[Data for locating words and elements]

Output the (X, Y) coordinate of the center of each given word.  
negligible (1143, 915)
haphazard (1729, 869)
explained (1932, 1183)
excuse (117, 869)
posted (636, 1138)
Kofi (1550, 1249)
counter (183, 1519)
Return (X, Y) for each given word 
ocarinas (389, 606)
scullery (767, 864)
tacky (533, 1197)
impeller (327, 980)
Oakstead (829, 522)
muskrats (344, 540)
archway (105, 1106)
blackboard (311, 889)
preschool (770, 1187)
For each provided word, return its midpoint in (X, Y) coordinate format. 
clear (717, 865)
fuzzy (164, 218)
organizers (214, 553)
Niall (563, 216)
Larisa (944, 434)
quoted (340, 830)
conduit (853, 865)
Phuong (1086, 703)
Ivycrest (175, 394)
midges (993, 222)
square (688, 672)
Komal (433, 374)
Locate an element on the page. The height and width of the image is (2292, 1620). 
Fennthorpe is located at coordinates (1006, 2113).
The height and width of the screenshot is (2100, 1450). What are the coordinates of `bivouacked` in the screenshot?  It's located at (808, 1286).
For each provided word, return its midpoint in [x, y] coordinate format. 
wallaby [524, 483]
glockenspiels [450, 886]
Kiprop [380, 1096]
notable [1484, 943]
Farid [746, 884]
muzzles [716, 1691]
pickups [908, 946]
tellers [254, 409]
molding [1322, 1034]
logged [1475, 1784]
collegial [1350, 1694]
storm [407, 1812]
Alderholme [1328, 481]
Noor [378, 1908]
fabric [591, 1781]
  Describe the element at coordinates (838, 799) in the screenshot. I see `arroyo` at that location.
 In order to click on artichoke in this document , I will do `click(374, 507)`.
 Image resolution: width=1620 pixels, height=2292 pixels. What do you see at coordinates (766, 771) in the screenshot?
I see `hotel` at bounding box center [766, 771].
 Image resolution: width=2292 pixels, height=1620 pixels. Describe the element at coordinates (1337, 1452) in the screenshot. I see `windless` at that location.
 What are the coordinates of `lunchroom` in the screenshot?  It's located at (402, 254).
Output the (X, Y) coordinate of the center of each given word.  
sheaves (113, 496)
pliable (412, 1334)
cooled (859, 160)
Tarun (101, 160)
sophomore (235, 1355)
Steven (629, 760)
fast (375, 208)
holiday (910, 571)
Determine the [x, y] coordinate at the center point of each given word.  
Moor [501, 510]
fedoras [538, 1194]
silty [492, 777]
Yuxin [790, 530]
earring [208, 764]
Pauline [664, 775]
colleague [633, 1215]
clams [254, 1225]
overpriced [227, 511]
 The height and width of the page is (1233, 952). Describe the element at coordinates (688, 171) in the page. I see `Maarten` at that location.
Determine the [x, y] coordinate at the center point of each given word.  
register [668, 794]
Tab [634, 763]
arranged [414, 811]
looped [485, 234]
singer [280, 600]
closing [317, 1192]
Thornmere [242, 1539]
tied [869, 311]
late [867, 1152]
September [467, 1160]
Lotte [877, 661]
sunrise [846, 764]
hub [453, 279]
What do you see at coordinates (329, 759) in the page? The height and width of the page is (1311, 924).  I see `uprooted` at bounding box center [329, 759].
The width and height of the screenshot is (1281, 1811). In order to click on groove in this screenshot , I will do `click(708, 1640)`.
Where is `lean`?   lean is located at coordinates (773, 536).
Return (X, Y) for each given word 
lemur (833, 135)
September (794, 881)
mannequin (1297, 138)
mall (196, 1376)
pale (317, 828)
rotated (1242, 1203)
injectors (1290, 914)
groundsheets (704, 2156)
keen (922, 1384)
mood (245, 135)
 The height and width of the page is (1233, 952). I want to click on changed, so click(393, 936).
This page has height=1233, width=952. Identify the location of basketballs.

→ THE REQUEST
Render the data above as a numbered list, running from the line with "notable [1484, 943]" up to and including the line with "Describe the element at coordinates (838, 799)", and leave out any blank lines.

→ ANSWER IN FULL
1. notable [1484, 943]
2. Farid [746, 884]
3. muzzles [716, 1691]
4. pickups [908, 946]
5. tellers [254, 409]
6. molding [1322, 1034]
7. logged [1475, 1784]
8. collegial [1350, 1694]
9. storm [407, 1812]
10. Alderholme [1328, 481]
11. Noor [378, 1908]
12. fabric [591, 1781]
13.   Describe the element at coordinates (838, 799) in the screenshot. I see `arroyo` at that location.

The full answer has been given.